§ **EXERCISE**
With both ends included, repeat exactly the lines of the entries below from the one containing "grey brick I5" down to the one containing "purple brick F4:G4", and no others.
*** Opening of SUPPLIED MATERIAL ***
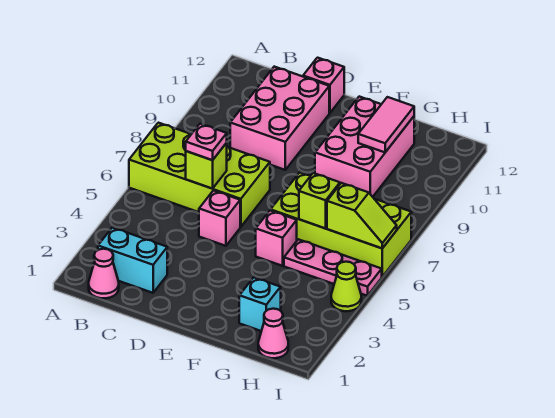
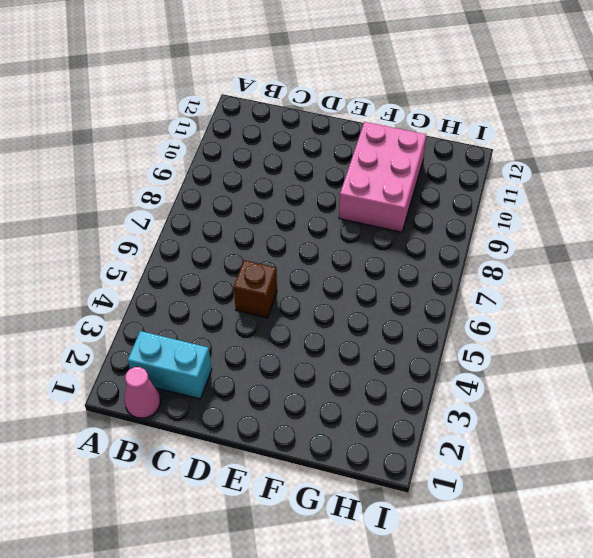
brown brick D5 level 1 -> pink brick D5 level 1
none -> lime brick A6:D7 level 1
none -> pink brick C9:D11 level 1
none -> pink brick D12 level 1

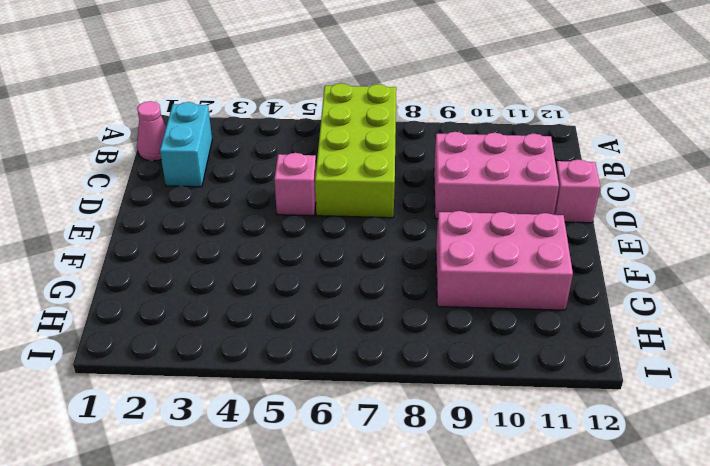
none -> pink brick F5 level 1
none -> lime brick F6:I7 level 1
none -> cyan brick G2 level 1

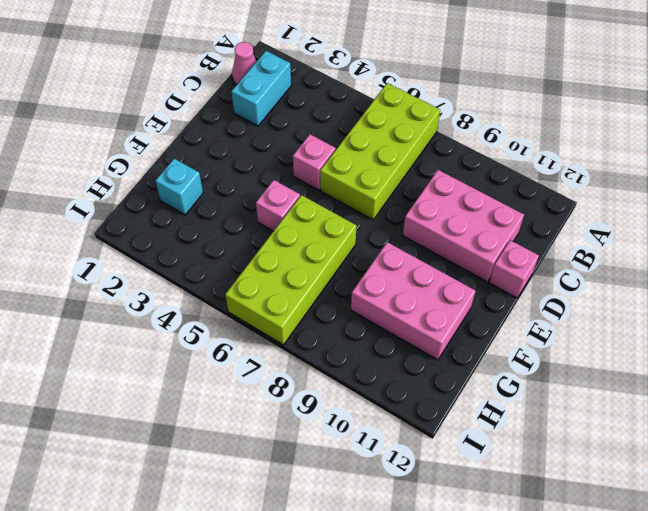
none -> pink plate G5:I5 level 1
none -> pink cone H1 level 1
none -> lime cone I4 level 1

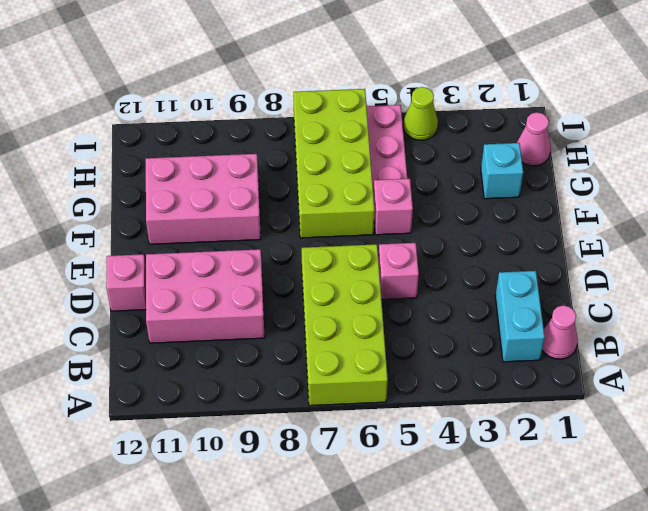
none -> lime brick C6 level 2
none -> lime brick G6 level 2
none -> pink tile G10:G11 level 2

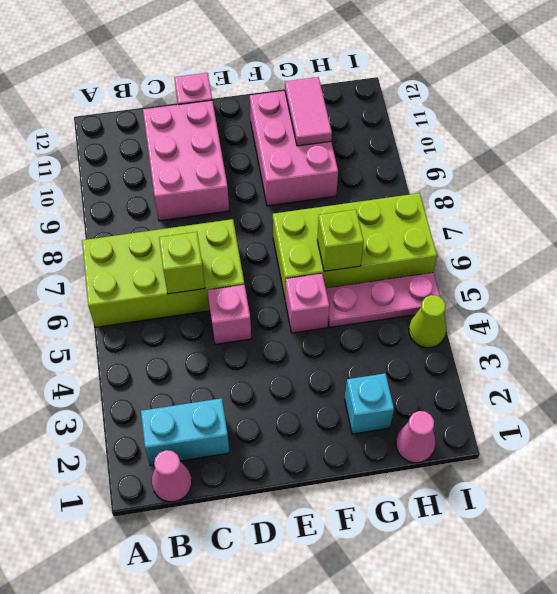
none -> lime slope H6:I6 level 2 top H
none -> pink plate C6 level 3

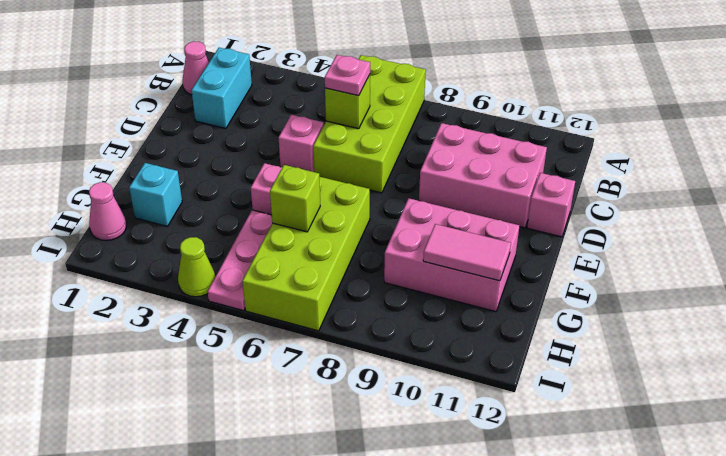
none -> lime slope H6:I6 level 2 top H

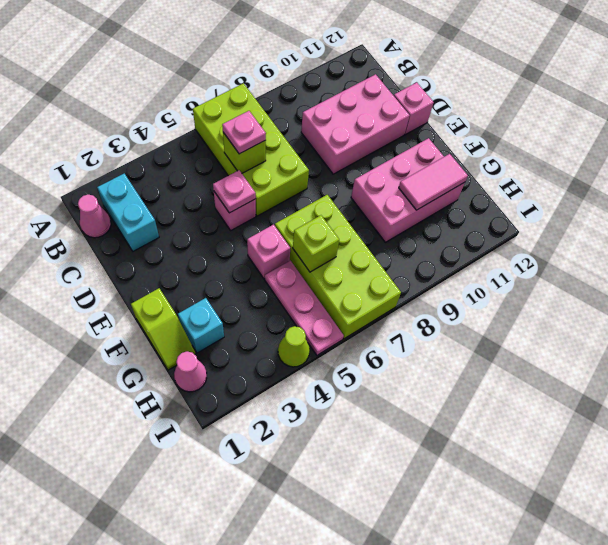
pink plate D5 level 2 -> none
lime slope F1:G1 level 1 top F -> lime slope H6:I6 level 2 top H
*** Close of SUPPLIED MATERIAL ***
*** Opening of SUPPLIED MATERIAL ***
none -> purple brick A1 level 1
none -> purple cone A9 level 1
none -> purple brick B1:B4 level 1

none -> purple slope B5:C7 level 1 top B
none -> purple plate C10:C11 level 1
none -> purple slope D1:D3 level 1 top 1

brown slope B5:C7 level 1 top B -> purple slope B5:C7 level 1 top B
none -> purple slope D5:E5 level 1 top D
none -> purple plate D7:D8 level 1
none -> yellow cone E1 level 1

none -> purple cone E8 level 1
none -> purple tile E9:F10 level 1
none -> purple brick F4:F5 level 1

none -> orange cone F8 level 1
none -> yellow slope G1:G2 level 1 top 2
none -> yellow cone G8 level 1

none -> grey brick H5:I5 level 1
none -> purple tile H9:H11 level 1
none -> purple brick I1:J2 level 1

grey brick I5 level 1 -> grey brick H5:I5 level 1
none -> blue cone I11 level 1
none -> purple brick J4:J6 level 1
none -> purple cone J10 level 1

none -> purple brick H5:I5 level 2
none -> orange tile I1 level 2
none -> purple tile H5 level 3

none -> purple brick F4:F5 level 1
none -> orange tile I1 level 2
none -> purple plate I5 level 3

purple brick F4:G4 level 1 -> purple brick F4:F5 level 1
*** Close of SUPPLIED MATERIAL ***
*** Opening of SUPPLIED MATERIAL ***
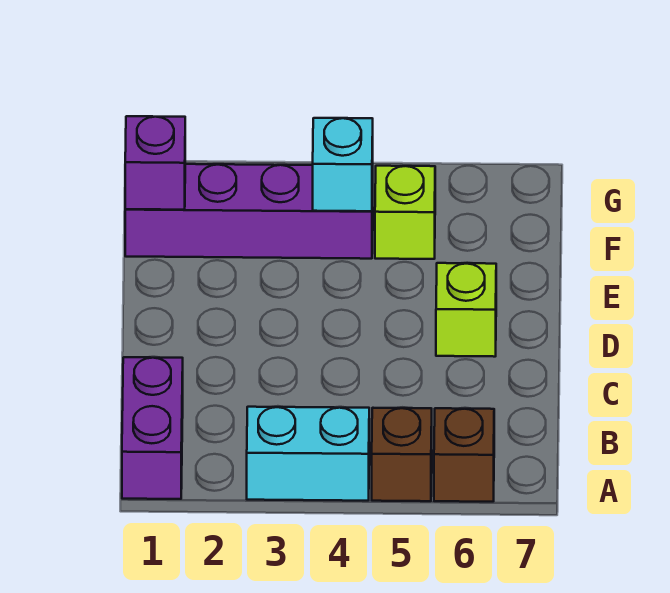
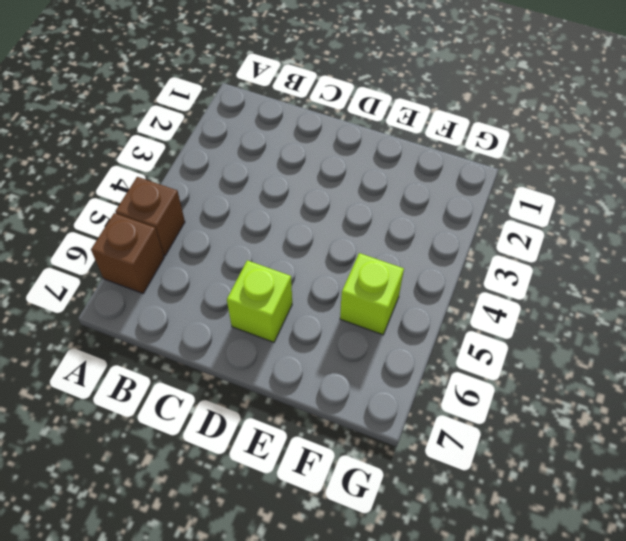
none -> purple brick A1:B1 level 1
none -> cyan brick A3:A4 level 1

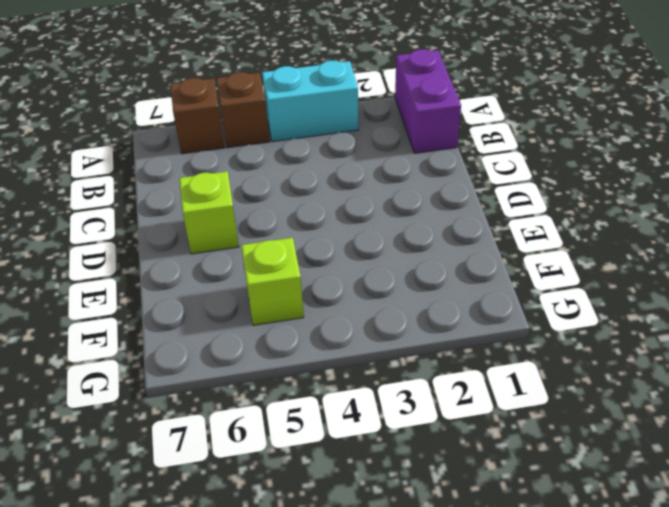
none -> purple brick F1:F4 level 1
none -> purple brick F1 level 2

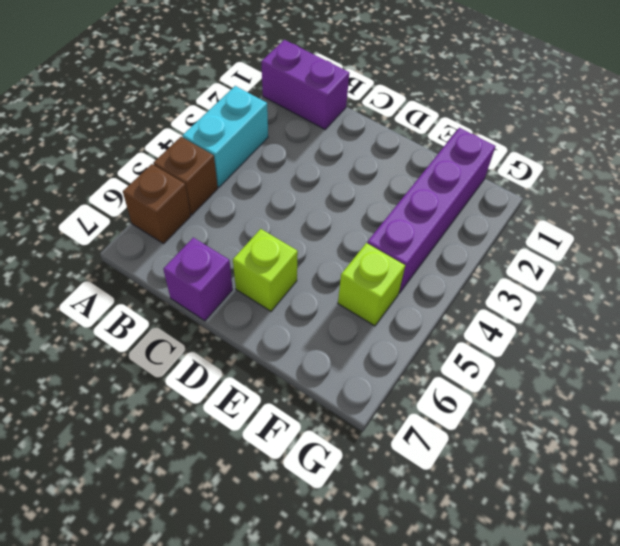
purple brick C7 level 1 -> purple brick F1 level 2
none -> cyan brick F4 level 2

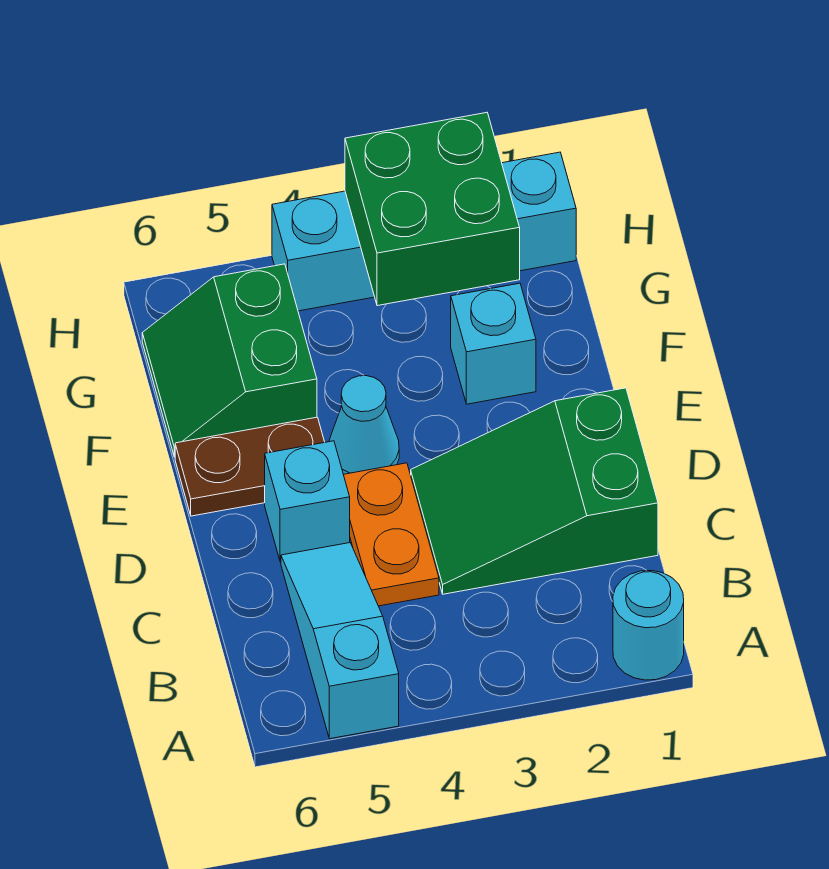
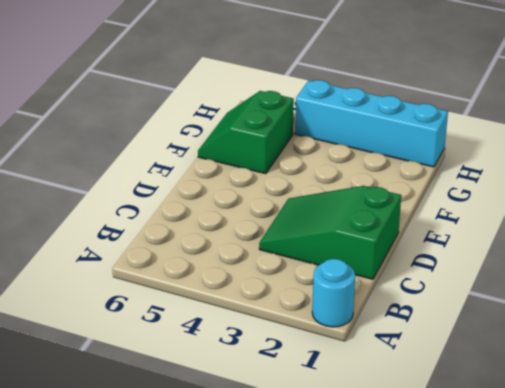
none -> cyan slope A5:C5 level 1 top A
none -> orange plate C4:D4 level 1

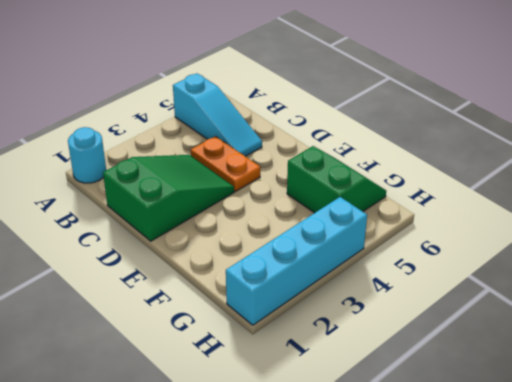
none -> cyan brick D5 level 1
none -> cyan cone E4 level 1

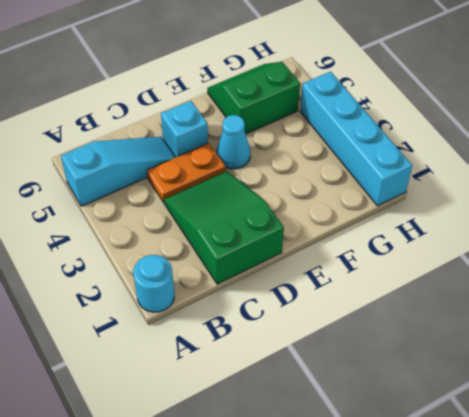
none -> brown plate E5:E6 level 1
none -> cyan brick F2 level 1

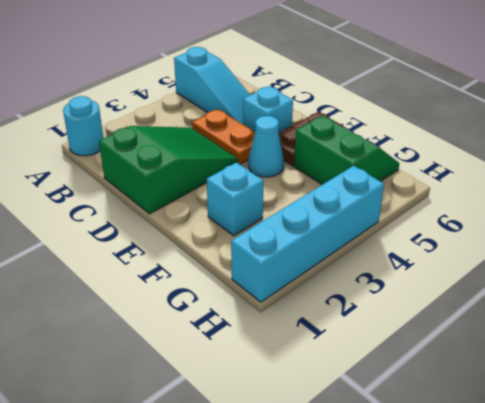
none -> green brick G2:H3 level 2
*** Close of SUPPLIED MATERIAL ***
§ **TASK OUTPUT**
grey brick I5 level 1 -> grey brick H5:I5 level 1
none -> blue cone I11 level 1
none -> purple brick J4:J6 level 1
none -> purple cone J10 level 1

none -> purple brick H5:I5 level 2
none -> orange tile I1 level 2
none -> purple tile H5 level 3

none -> purple brick F4:F5 level 1
none -> orange tile I1 level 2
none -> purple plate I5 level 3

purple brick F4:G4 level 1 -> purple brick F4:F5 level 1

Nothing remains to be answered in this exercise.